= Beginning of Section =

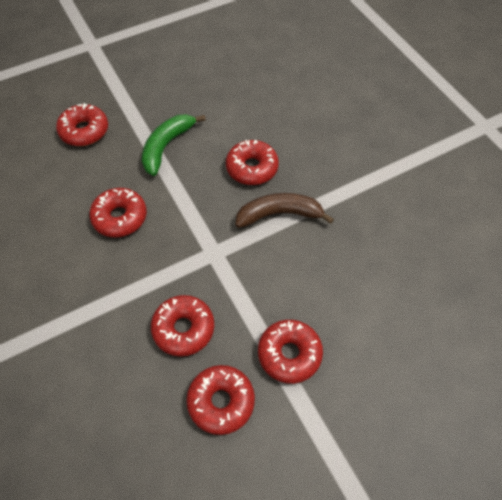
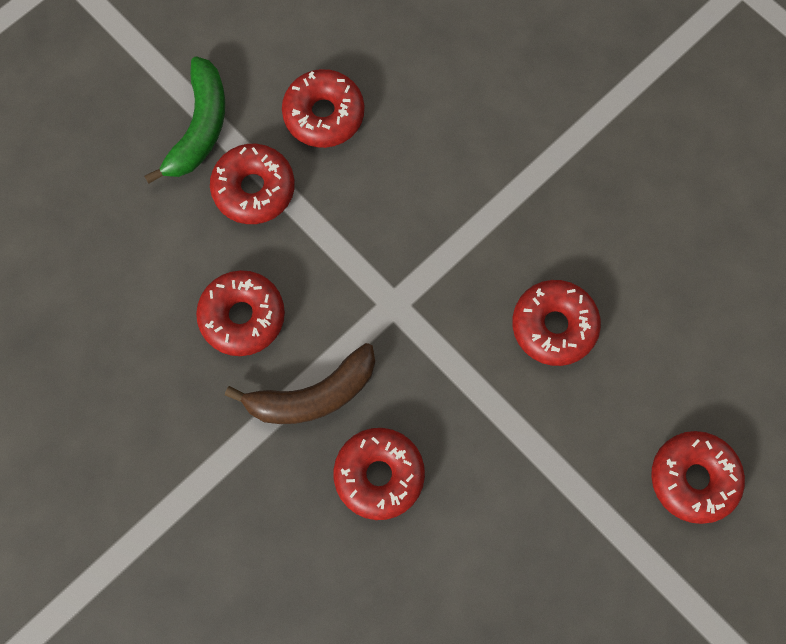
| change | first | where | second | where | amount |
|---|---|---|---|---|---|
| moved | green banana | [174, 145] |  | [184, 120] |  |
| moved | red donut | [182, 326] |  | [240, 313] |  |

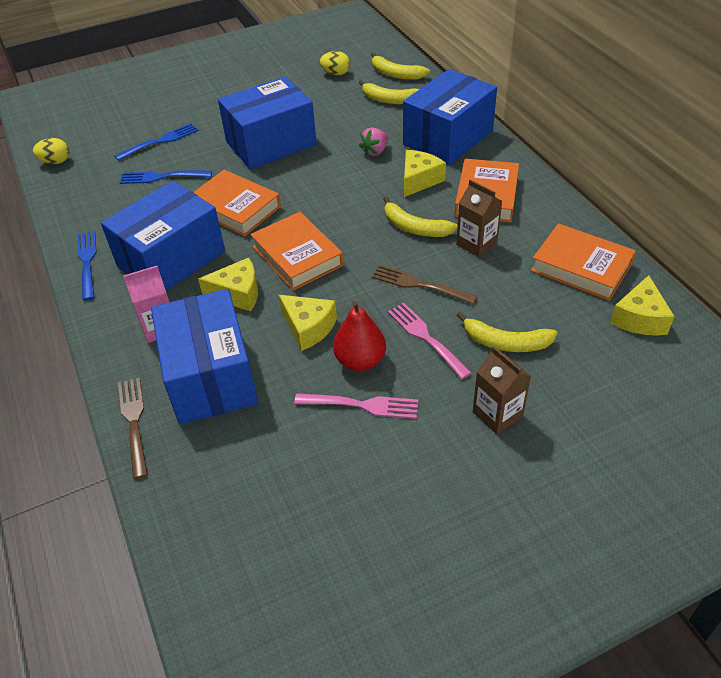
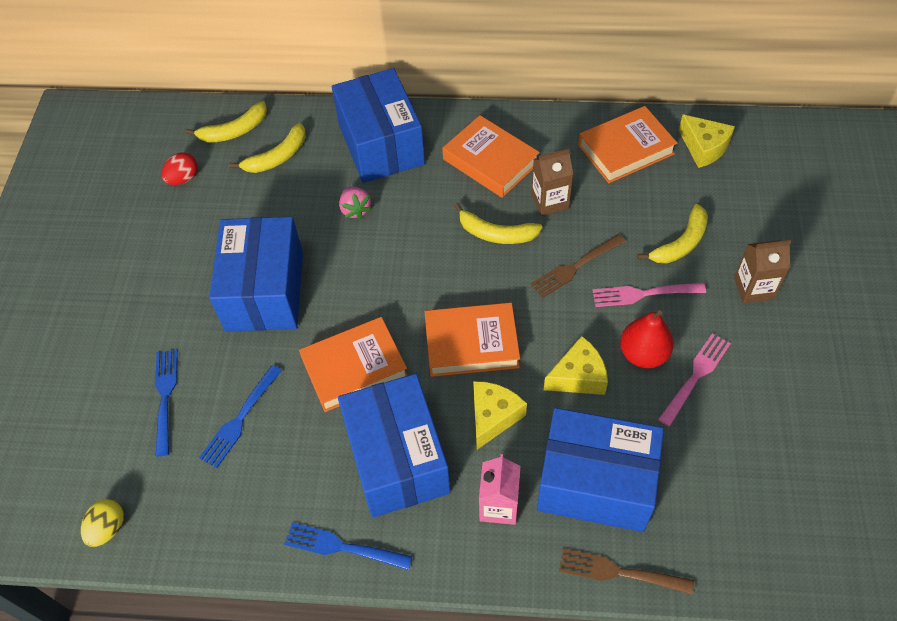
| change | first | where | second | where | amount |
|---|---|---|---|---|---|
| recoloured | yellow egg | [335, 63] | red egg | [179, 168] |  |
| turned | yellow banana | [420, 217] |  | [498, 223] | 45 degrees clockwise |
| removed | yellow cheese | [425, 173] |  |  |  |

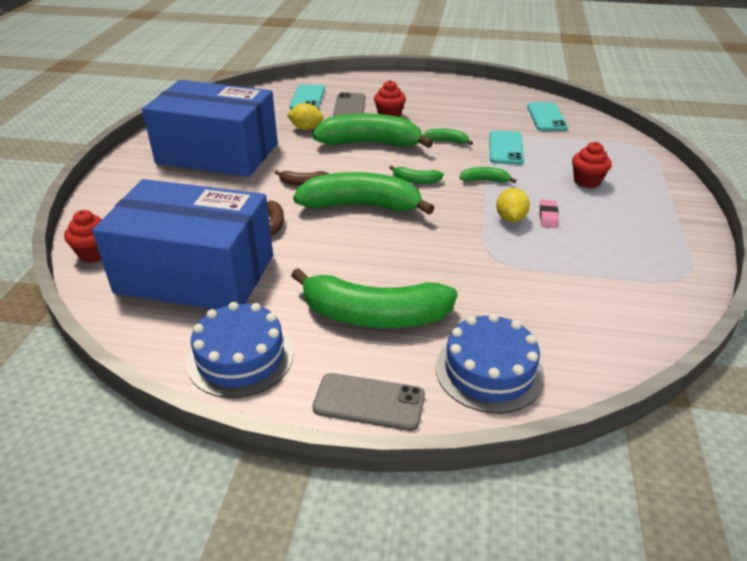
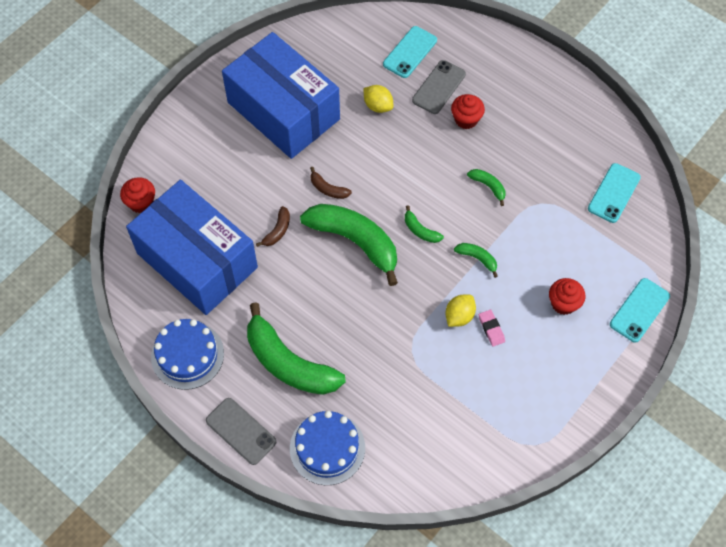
| change | first | where | second | where | amount |
|---|---|---|---|---|---|
| turned | pink eraser | [549, 214] |  | [492, 328] | 60 degrees counterclockwise |
| moved | turquoise phone | [506, 147] |  | [640, 310] |  |
| removed | green banana | [372, 131] |  |  |  |

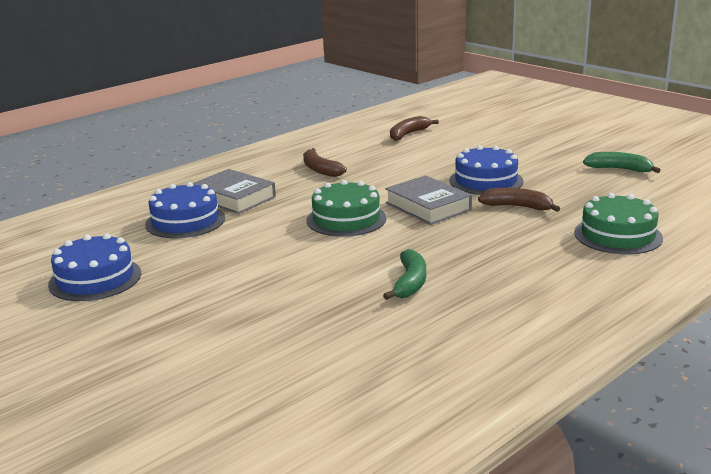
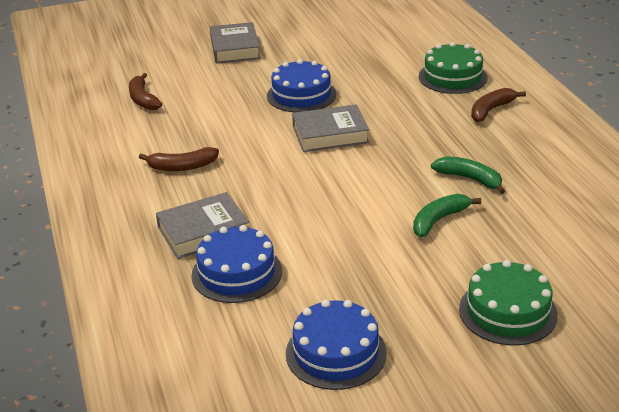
| change | first | where | second | where | amount |
|---|---|---|---|---|---|
| added |  |  | grey book | [235, 42] |  |
| moved | green banana | [622, 162] |  | [447, 215] |  |
| moved | green cake | [346, 208] |  | [508, 303] |  |
| moved | brown banana | [519, 200] |  | [498, 105] |  |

= End of Section =

Exercise goal:
The listing above is to be retyped word for word, with the pictures omitted.

Reply:
| change | first | where | second | where | amount |
|---|---|---|---|---|---|
| moved | green banana | [174, 145] |  | [184, 120] |  |
| moved | red donut | [182, 326] |  | [240, 313] |  |

| change | first | where | second | where | amount |
|---|---|---|---|---|---|
| recoloured | yellow egg | [335, 63] | red egg | [179, 168] |  |
| turned | yellow banana | [420, 217] |  | [498, 223] | 45 degrees clockwise |
| removed | yellow cheese | [425, 173] |  |  |  |

| change | first | where | second | where | amount |
|---|---|---|---|---|---|
| turned | pink eraser | [549, 214] |  | [492, 328] | 60 degrees counterclockwise |
| moved | turquoise phone | [506, 147] |  | [640, 310] |  |
| removed | green banana | [372, 131] |  |  |  |

| change | first | where | second | where | amount |
|---|---|---|---|---|---|
| added |  |  | grey book | [235, 42] |  |
| moved | green banana | [622, 162] |  | [447, 215] |  |
| moved | green cake | [346, 208] |  | [508, 303] |  |
| moved | brown banana | [519, 200] |  | [498, 105] |  |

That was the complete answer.